_Problem requirements_
The lines to copy run from the one containing "red brick A8:A9 level 2 -> none" to the end of the records below; repeat them exactly and include nothing else.

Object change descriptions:
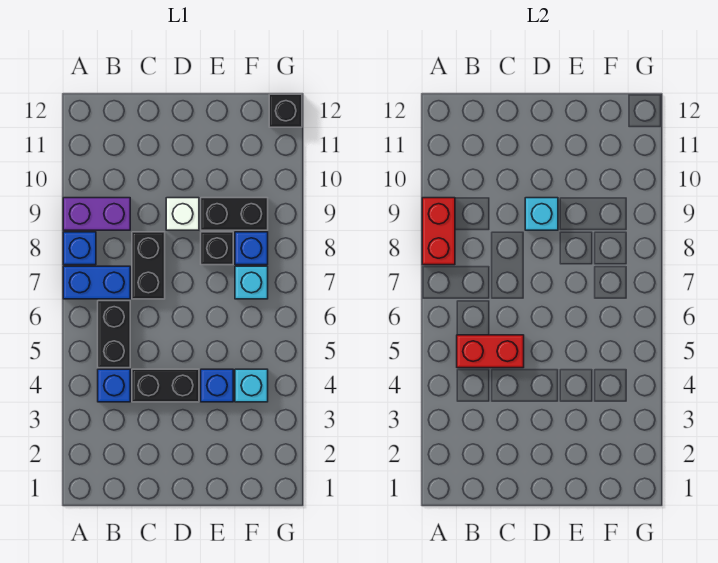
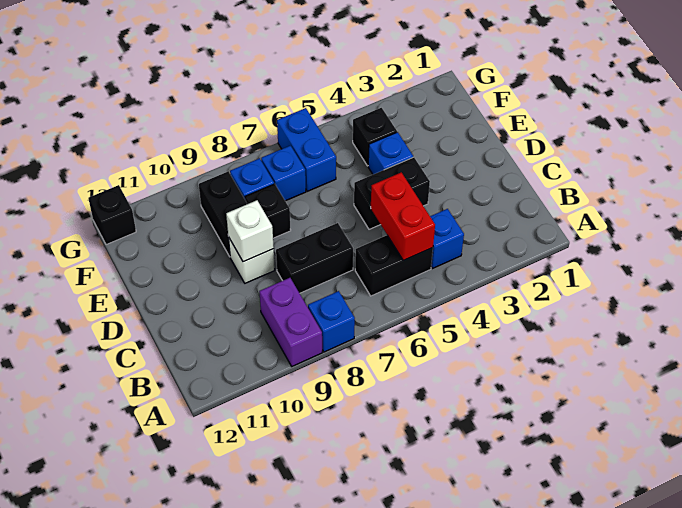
blue brick A7:B7 level 1 -> blue brick F6:G6 level 1
red brick A8:A9 level 2 -> none
black brick C4:D4 level 1 -> black brick D4:D5 level 1
cyan brick D9 level 2 -> white brick D9 level 2
cyan brick F4 level 1 -> black brick F4 level 1
cyan brick F7 level 1 -> blue brick F7 level 1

_Result for this task_
red brick A8:A9 level 2 -> none
black brick C4:D4 level 1 -> black brick D4:D5 level 1
cyan brick D9 level 2 -> white brick D9 level 2
cyan brick F4 level 1 -> black brick F4 level 1
cyan brick F7 level 1 -> blue brick F7 level 1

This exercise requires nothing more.